## Task
Starting at the line below holding "(505, 151) = (337, 207): white" and stopping at the line holding "(549, 178) = (430, 195): purple", print every line exactly, both ends included, and leave the rest out.
==== Provided records
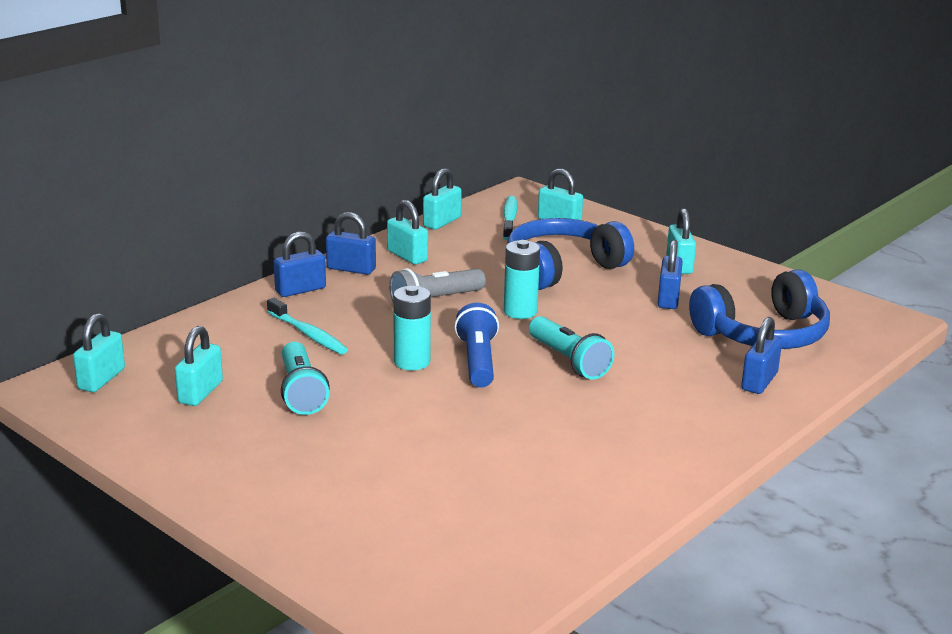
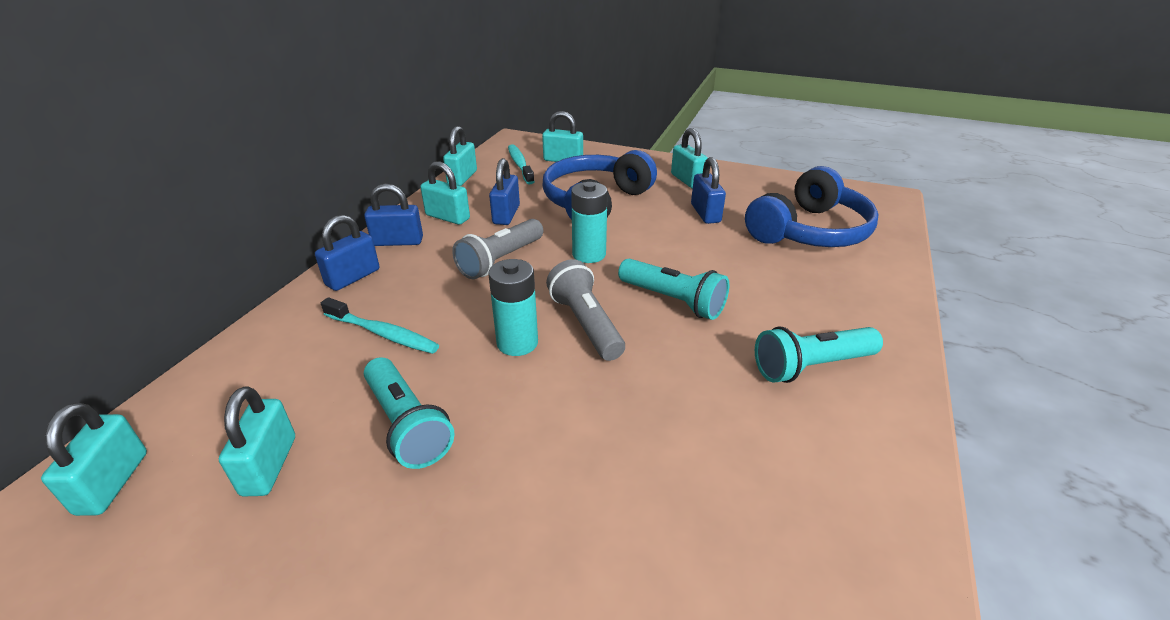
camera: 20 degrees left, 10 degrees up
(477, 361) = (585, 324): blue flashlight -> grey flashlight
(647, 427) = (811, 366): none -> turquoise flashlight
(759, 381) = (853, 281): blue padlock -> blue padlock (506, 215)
========
==== Provided records
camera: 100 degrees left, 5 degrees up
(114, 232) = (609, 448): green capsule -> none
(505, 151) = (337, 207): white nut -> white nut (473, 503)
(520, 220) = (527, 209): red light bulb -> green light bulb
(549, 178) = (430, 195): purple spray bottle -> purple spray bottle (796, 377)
========
## Written answer
(505, 151) = (337, 207): white nut -> white nut (473, 503)
(520, 220) = (527, 209): red light bulb -> green light bulb
(549, 178) = (430, 195): purple spray bottle -> purple spray bottle (796, 377)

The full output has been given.